● **AVAILABLE DATA**:
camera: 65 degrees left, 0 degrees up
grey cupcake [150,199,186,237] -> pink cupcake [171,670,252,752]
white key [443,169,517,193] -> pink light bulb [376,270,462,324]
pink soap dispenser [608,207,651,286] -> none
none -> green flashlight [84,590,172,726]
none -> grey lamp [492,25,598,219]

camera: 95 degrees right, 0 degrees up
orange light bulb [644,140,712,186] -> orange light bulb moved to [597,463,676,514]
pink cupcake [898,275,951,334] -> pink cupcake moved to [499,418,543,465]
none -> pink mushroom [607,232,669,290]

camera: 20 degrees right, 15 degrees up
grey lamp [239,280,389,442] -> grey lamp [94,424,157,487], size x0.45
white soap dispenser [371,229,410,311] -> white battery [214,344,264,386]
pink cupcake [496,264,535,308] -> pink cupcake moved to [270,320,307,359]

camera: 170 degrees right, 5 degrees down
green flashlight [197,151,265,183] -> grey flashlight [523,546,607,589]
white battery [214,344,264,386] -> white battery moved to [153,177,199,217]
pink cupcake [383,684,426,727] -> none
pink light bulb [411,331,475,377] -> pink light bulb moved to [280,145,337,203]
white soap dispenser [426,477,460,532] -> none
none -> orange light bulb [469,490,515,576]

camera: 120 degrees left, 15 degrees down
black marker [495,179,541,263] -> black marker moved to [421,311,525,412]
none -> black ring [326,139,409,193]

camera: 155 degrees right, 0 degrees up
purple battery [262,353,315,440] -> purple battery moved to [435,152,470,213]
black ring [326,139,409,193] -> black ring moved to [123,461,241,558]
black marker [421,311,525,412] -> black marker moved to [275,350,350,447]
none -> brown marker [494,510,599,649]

● **TO DO**: Among the entries above, copy exactly only the lines starting with the one containing "camera: 95 degrees right, 0 degrees up" and going through the one containing "grey lamp [239,280,389,442]", both ends included.

● **EXERCISE RESPONSE**:
camera: 95 degrees right, 0 degrees up
orange light bulb [644,140,712,186] -> orange light bulb moved to [597,463,676,514]
pink cupcake [898,275,951,334] -> pink cupcake moved to [499,418,543,465]
none -> pink mushroom [607,232,669,290]

camera: 20 degrees right, 15 degrees up
grey lamp [239,280,389,442] -> grey lamp [94,424,157,487], size x0.45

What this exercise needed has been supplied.